To be done ->
Copy out every one of the lines below word for word, but leave the pictures out.

Stored dataset items
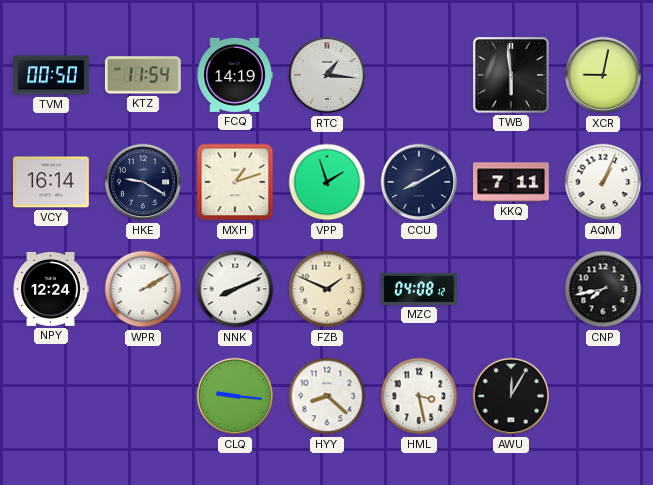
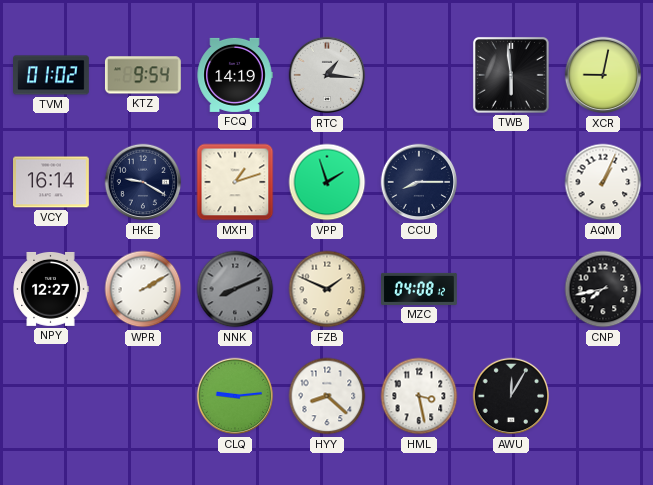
TVM: 00:50 -> 01:02
KTZ: 11:54 -> 9:54
CCU: 8:10 -> 8:15
KKQ: 7:11 -> none
NPY: 12:24 -> 12:27
NNK dial: white -> grey
CLQ: 9:16 -> 9:14
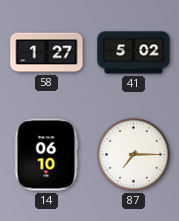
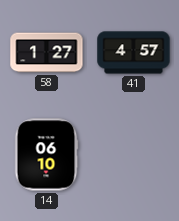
41: 5:02 -> 4:57
87: 7:15 -> none
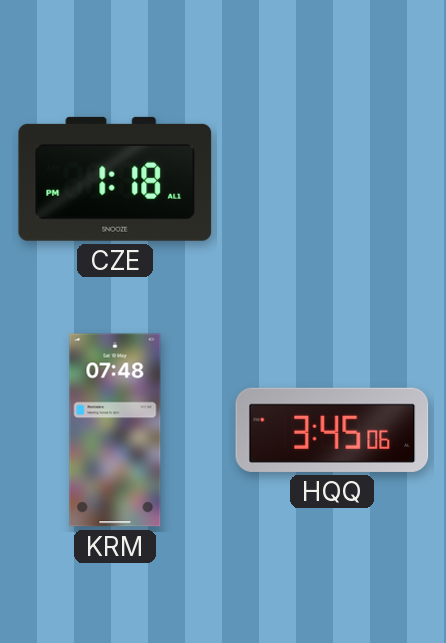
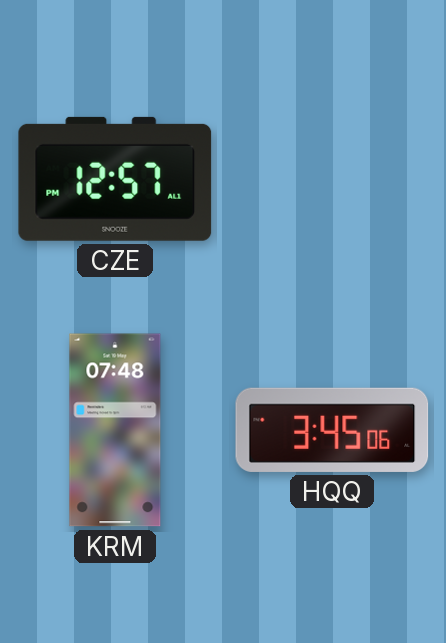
CZE: 1:18 -> 12:57
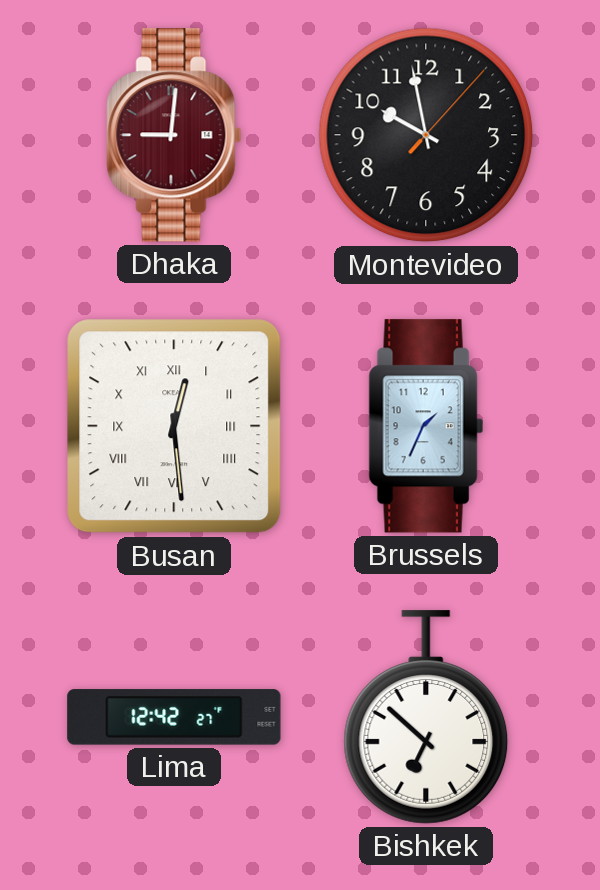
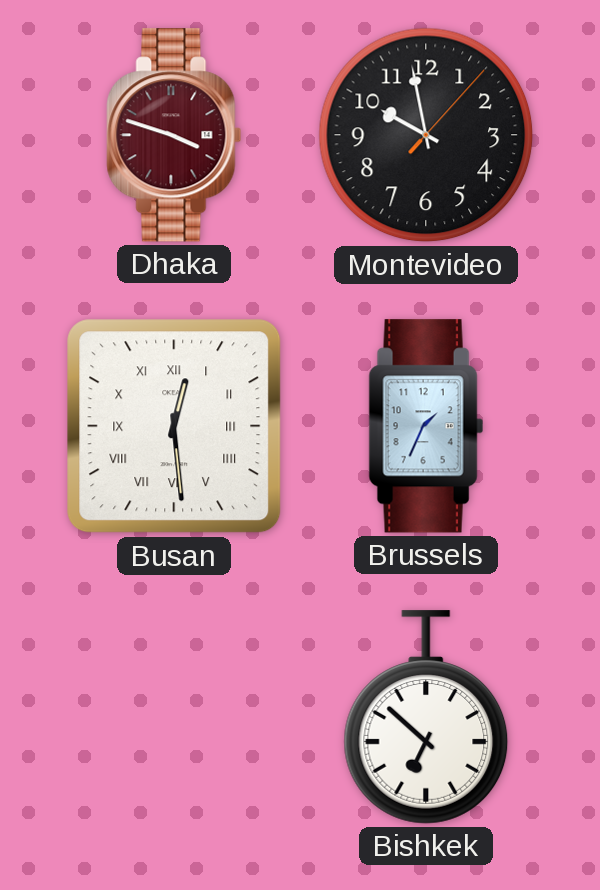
Dhaka: 9:01 -> 3:48
Lima: 12:42 -> none
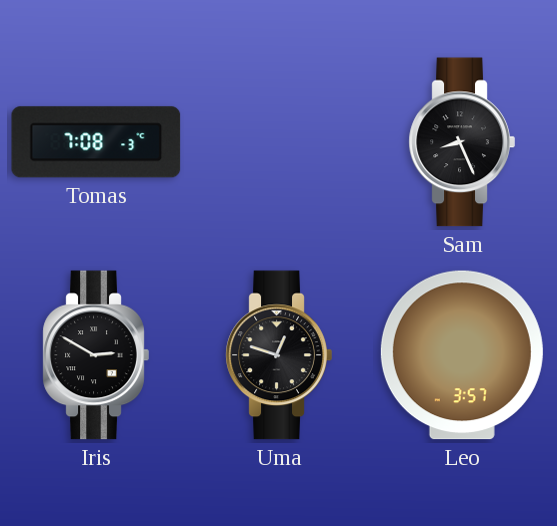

Answer for the task ->
TVM: 00:50 -> 01:02
KTZ: 11:54 -> 9:54
CCU: 8:10 -> 8:15
KKQ: 7:11 -> none
NPY: 12:24 -> 12:27
NNK dial: white -> grey
CLQ: 9:16 -> 9:14
41: 5:02 -> 4:57
87: 7:15 -> none
CZE: 1:18 -> 12:57
Dhaka: 9:01 -> 3:48
Lima: 12:42 -> none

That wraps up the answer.